(Lines of data)
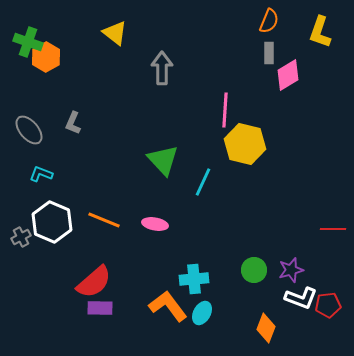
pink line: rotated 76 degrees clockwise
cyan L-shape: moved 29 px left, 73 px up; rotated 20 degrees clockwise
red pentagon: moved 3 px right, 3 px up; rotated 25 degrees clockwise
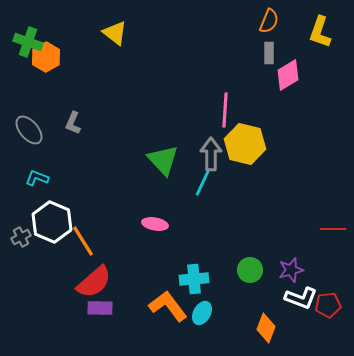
gray arrow: moved 49 px right, 86 px down
cyan L-shape: moved 4 px left, 4 px down
orange line: moved 21 px left, 21 px down; rotated 36 degrees clockwise
green circle: moved 4 px left
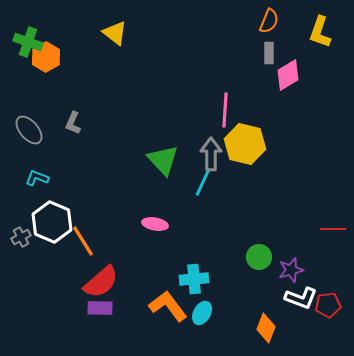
green circle: moved 9 px right, 13 px up
red semicircle: moved 7 px right
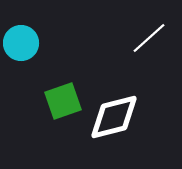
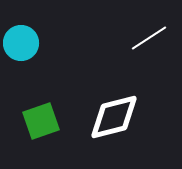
white line: rotated 9 degrees clockwise
green square: moved 22 px left, 20 px down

§ Exercise description: Return all of the lines above word for word, omitting the pictures.

§ Answer to this task:
pink line: rotated 76 degrees clockwise
cyan L-shape: moved 29 px left, 73 px up; rotated 20 degrees clockwise
red pentagon: moved 3 px right, 3 px up; rotated 25 degrees clockwise
gray arrow: moved 49 px right, 86 px down
cyan L-shape: moved 4 px left, 4 px down
orange line: moved 21 px left, 21 px down; rotated 36 degrees clockwise
green circle: moved 4 px left
green circle: moved 9 px right, 13 px up
red semicircle: moved 7 px right
white line: rotated 9 degrees clockwise
green square: moved 22 px left, 20 px down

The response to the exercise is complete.